Take the data that follows and return it exactly.

[Items from a dataset]
——————

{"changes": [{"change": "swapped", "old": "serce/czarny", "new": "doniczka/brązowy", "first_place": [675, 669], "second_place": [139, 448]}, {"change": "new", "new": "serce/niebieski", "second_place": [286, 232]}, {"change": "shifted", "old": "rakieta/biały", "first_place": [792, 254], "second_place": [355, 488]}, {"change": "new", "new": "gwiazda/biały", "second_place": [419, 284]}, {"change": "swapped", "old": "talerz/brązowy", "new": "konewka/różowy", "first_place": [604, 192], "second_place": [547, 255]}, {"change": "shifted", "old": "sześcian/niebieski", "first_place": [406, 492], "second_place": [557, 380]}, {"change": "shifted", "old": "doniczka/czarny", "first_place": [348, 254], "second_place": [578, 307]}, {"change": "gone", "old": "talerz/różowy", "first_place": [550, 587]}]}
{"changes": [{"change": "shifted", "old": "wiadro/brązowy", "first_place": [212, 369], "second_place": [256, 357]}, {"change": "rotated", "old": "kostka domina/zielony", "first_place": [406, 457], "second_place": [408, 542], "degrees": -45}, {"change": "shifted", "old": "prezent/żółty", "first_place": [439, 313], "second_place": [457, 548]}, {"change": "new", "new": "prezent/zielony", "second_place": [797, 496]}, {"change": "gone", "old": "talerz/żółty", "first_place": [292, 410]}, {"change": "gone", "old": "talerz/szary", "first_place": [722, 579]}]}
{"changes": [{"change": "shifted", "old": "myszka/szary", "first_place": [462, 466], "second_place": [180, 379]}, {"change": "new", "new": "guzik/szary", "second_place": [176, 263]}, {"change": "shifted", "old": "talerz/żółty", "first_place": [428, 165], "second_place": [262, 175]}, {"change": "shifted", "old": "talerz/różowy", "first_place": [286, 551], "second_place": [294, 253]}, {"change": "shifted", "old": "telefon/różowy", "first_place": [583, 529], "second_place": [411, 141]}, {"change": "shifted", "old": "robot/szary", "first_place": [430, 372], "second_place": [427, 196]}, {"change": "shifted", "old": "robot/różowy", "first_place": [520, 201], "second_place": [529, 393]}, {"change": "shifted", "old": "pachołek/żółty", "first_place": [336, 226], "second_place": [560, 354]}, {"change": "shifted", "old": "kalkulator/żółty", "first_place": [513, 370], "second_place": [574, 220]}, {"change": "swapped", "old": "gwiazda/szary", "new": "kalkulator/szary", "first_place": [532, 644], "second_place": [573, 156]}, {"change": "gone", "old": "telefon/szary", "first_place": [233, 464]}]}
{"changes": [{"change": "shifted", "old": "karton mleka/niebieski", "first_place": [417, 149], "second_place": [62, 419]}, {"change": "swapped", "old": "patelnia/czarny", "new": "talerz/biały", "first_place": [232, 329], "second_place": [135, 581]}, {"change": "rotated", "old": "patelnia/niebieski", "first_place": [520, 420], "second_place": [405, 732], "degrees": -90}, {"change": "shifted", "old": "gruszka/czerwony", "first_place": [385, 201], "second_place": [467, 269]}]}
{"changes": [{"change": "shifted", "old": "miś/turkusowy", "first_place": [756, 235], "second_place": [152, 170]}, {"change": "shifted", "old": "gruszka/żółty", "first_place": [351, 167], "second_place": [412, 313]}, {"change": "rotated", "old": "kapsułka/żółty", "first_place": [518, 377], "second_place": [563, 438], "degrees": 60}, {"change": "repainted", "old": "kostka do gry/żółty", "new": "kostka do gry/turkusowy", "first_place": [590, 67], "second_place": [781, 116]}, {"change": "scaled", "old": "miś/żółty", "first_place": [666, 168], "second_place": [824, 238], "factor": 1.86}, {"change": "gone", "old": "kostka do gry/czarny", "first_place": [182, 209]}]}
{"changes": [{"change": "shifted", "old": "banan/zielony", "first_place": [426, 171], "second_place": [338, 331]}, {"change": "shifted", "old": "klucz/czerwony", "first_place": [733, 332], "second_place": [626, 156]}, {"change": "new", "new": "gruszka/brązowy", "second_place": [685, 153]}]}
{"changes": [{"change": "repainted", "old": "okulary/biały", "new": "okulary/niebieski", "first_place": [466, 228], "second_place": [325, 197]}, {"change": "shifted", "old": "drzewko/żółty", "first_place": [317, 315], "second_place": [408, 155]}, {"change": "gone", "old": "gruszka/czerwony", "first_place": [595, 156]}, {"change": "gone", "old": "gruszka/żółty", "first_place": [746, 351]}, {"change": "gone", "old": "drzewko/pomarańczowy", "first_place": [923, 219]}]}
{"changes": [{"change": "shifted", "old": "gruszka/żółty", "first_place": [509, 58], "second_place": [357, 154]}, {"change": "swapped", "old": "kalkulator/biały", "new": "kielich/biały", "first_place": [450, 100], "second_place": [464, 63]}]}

——————

> [Result below]:
{"changes": [{"change": "swapped", "old": "serce/czarny", "new": "doniczka/brązowy", "first_place": [675, 669], "second_place": [139, 448]}, {"change": "new", "new": "serce/niebieski", "second_place": [286, 232]}, {"change": "shifted", "old": "rakieta/biały", "first_place": [792, 254], "second_place": [355, 488]}, {"change": "new", "new": "gwiazda/biały", "second_place": [419, 284]}, {"change": "swapped", "old": "talerz/brązowy", "new": "konewka/różowy", "first_place": [604, 192], "second_place": [547, 255]}, {"change": "shifted", "old": "sześcian/niebieski", "first_place": [406, 492], "second_place": [557, 380]}, {"change": "shifted", "old": "doniczka/czarny", "first_place": [348, 254], "second_place": [578, 307]}, {"change": "gone", "old": "talerz/różowy", "first_place": [550, 587]}]}
{"changes": [{"change": "shifted", "old": "wiadro/brązowy", "first_place": [212, 369], "second_place": [256, 357]}, {"change": "rotated", "old": "kostka domina/zielony", "first_place": [406, 457], "second_place": [408, 542], "degrees": -45}, {"change": "shifted", "old": "prezent/żółty", "first_place": [439, 313], "second_place": [457, 548]}, {"change": "new", "new": "prezent/zielony", "second_place": [797, 496]}, {"change": "gone", "old": "talerz/żółty", "first_place": [292, 410]}, {"change": "gone", "old": "talerz/szary", "first_place": [722, 579]}]}
{"changes": [{"change": "shifted", "old": "myszka/szary", "first_place": [462, 466], "second_place": [180, 379]}, {"change": "new", "new": "guzik/szary", "second_place": [176, 263]}, {"change": "shifted", "old": "talerz/żółty", "first_place": [428, 165], "second_place": [262, 175]}, {"change": "shifted", "old": "talerz/różowy", "first_place": [286, 551], "second_place": [294, 253]}, {"change": "shifted", "old": "telefon/różowy", "first_place": [583, 529], "second_place": [411, 141]}, {"change": "shifted", "old": "robot/szary", "first_place": [430, 372], "second_place": [427, 196]}, {"change": "shifted", "old": "robot/różowy", "first_place": [520, 201], "second_place": [529, 393]}, {"change": "shifted", "old": "pachołek/żółty", "first_place": [336, 226], "second_place": [560, 354]}, {"change": "shifted", "old": "kalkulator/żółty", "first_place": [513, 370], "second_place": [574, 220]}, {"change": "swapped", "old": "gwiazda/szary", "new": "kalkulator/szary", "first_place": [532, 644], "second_place": [573, 156]}, {"change": "gone", "old": "telefon/szary", "first_place": [233, 464]}]}
{"changes": [{"change": "shifted", "old": "karton mleka/niebieski", "first_place": [417, 149], "second_place": [62, 419]}, {"change": "swapped", "old": "patelnia/czarny", "new": "talerz/biały", "first_place": [232, 329], "second_place": [135, 581]}, {"change": "rotated", "old": "patelnia/niebieski", "first_place": [520, 420], "second_place": [405, 732], "degrees": -90}, {"change": "shifted", "old": "gruszka/czerwony", "first_place": [385, 201], "second_place": [467, 269]}]}
{"changes": [{"change": "shifted", "old": "miś/turkusowy", "first_place": [756, 235], "second_place": [152, 170]}, {"change": "shifted", "old": "gruszka/żółty", "first_place": [351, 167], "second_place": [412, 313]}, {"change": "rotated", "old": "kapsułka/żółty", "first_place": [518, 377], "second_place": [563, 438], "degrees": 60}, {"change": "repainted", "old": "kostka do gry/żółty", "new": "kostka do gry/turkusowy", "first_place": [590, 67], "second_place": [781, 116]}, {"change": "scaled", "old": "miś/żółty", "first_place": [666, 168], "second_place": [824, 238], "factor": 1.86}, {"change": "gone", "old": "kostka do gry/czarny", "first_place": [182, 209]}]}
{"changes": [{"change": "shifted", "old": "banan/zielony", "first_place": [426, 171], "second_place": [338, 331]}, {"change": "shifted", "old": "klucz/czerwony", "first_place": [733, 332], "second_place": [626, 156]}, {"change": "new", "new": "gruszka/brązowy", "second_place": [685, 153]}]}
{"changes": [{"change": "repainted", "old": "okulary/biały", "new": "okulary/niebieski", "first_place": [466, 228], "second_place": [325, 197]}, {"change": "shifted", "old": "drzewko/żółty", "first_place": [317, 315], "second_place": [408, 155]}, {"change": "gone", "old": "gruszka/czerwony", "first_place": [595, 156]}, {"change": "gone", "old": "gruszka/żółty", "first_place": [746, 351]}, {"change": "gone", "old": "drzewko/pomarańczowy", "first_place": [923, 219]}]}
{"changes": [{"change": "shifted", "old": "gruszka/żółty", "first_place": [509, 58], "second_place": [357, 154]}, {"change": "swapped", "old": "kalkulator/biały", "new": "kielich/biały", "first_place": [450, 100], "second_place": [464, 63]}]}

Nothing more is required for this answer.